### Dataset extract ###

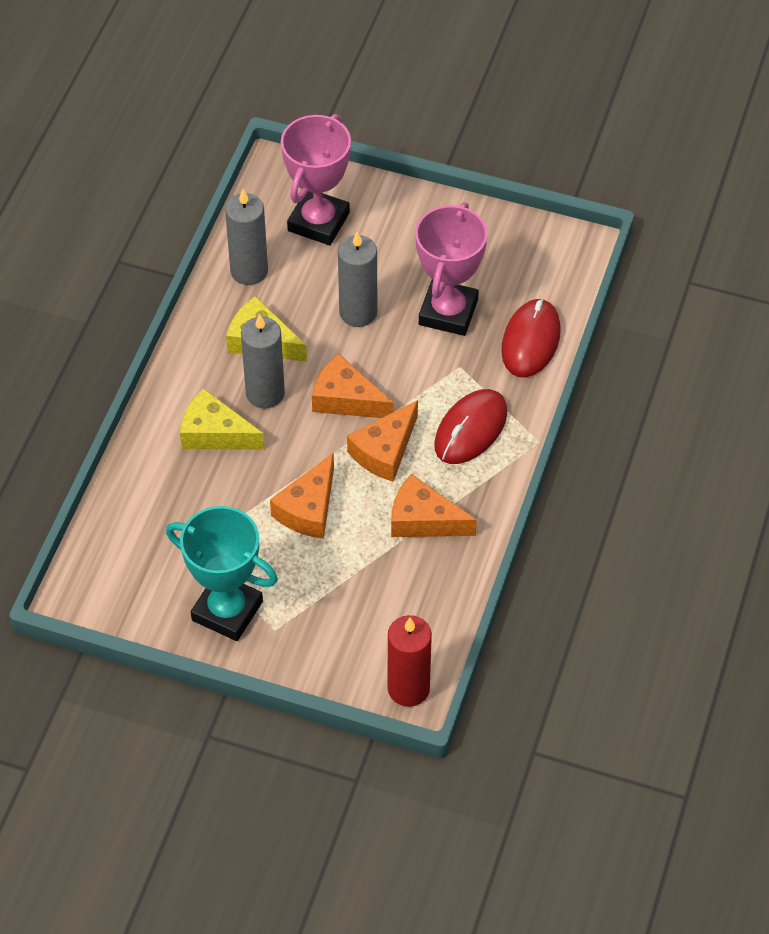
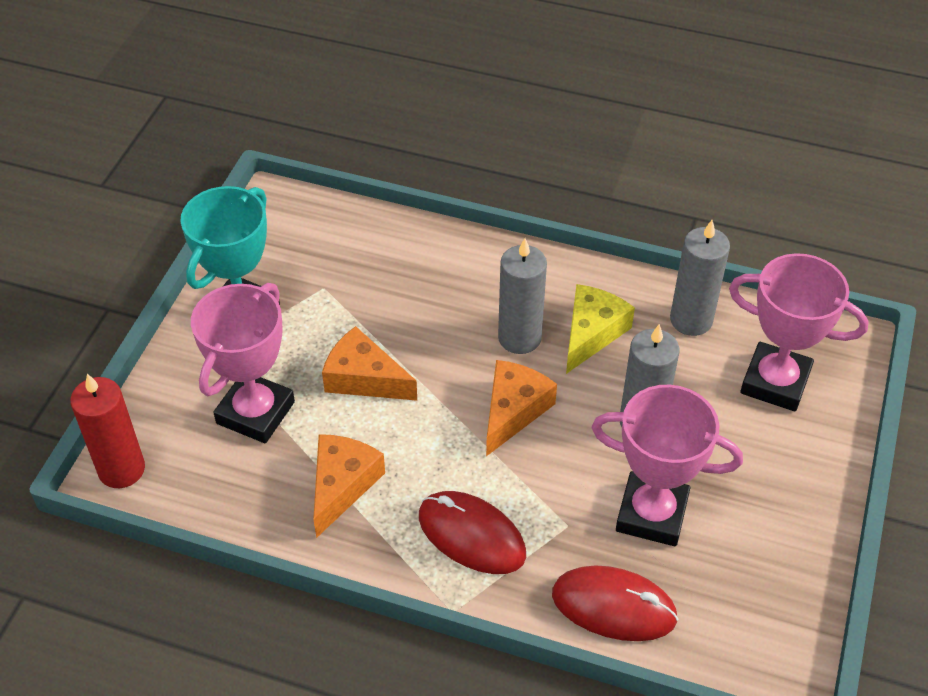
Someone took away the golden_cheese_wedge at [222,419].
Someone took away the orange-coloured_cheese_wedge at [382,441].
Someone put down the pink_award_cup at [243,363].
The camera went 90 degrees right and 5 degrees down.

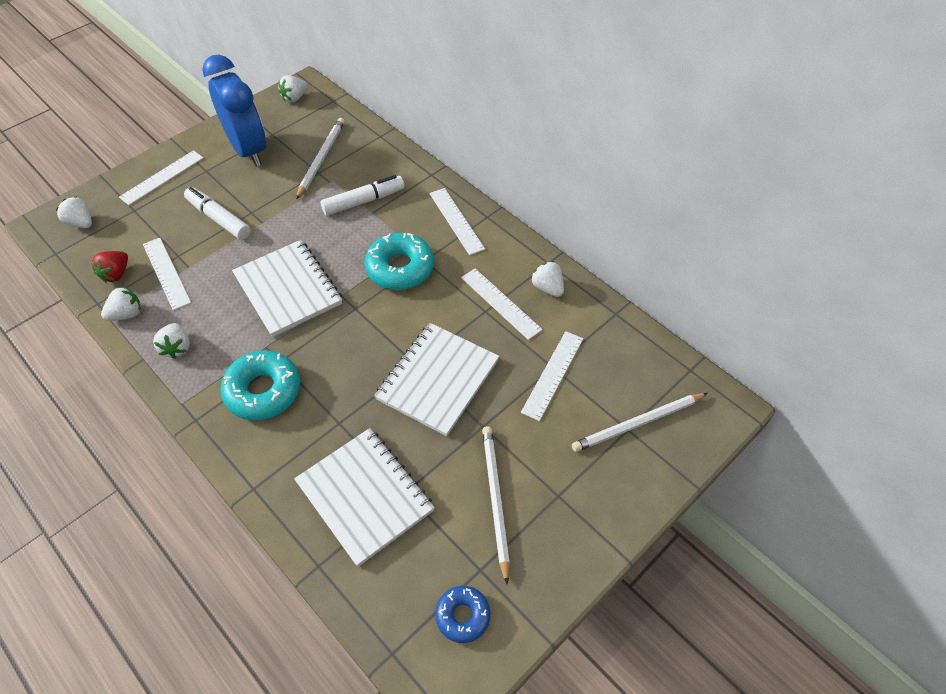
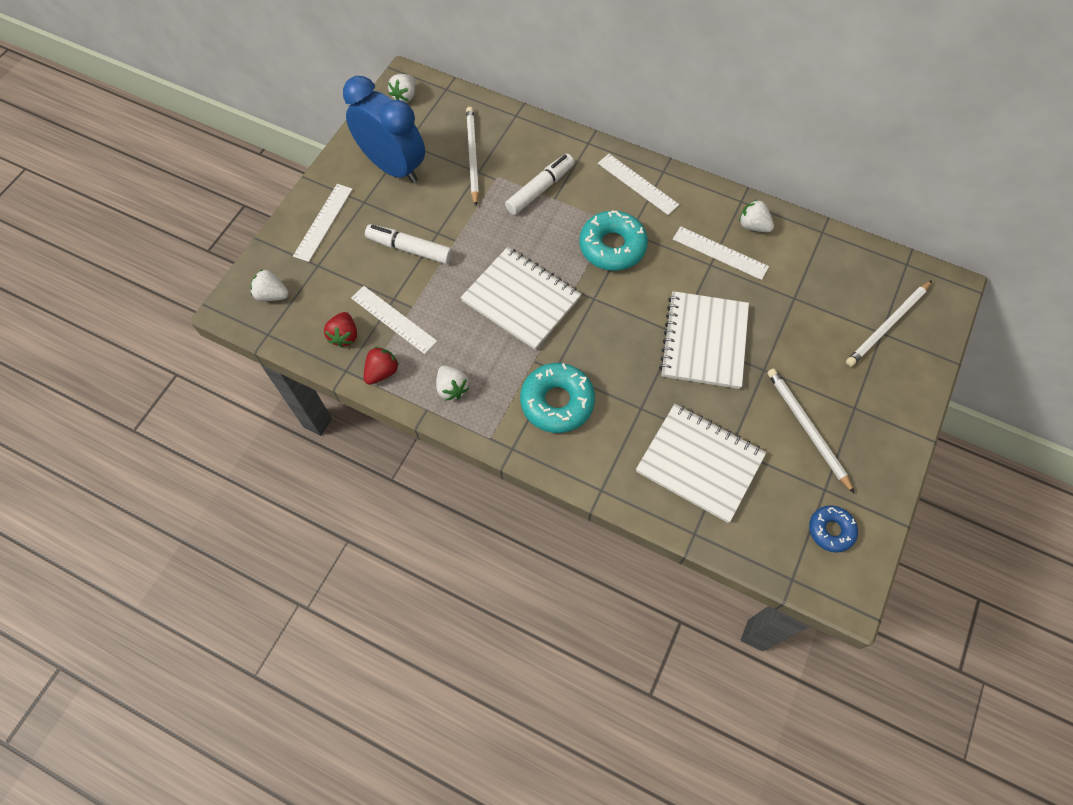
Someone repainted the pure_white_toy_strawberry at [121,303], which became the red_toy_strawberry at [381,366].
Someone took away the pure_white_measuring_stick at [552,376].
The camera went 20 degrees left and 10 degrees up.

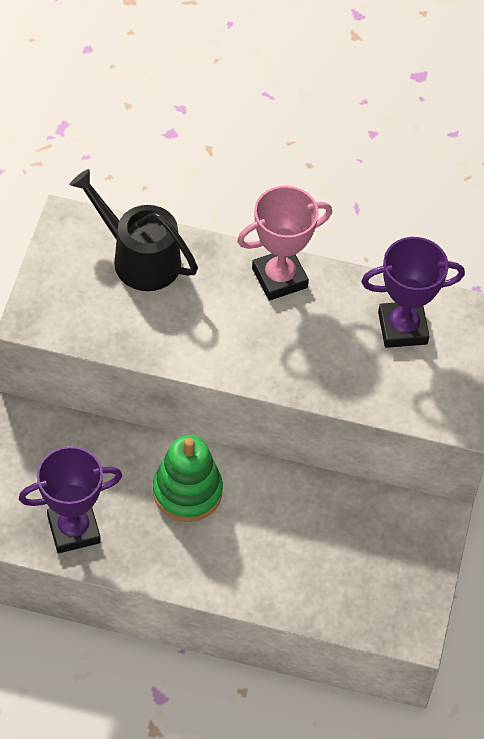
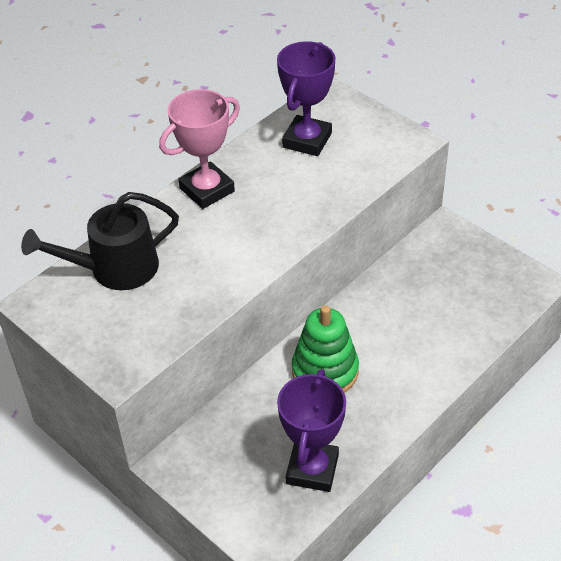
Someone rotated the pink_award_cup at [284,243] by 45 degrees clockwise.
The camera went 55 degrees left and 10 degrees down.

###

▶ _Exercise description_
After dropping every picture, transcribe each entry exactly.

▶ _Task result_
Someone took away the golden_cheese_wedge at [222,419].
Someone took away the orange-coloured_cheese_wedge at [382,441].
Someone put down the pink_award_cup at [243,363].
The camera went 90 degrees right and 5 degrees down.

Someone repainted the pure_white_toy_strawberry at [121,303], which became the red_toy_strawberry at [381,366].
Someone took away the pure_white_measuring_stick at [552,376].
The camera went 20 degrees left and 10 degrees up.

Someone rotated the pink_award_cup at [284,243] by 45 degrees clockwise.
The camera went 55 degrees left and 10 degrees down.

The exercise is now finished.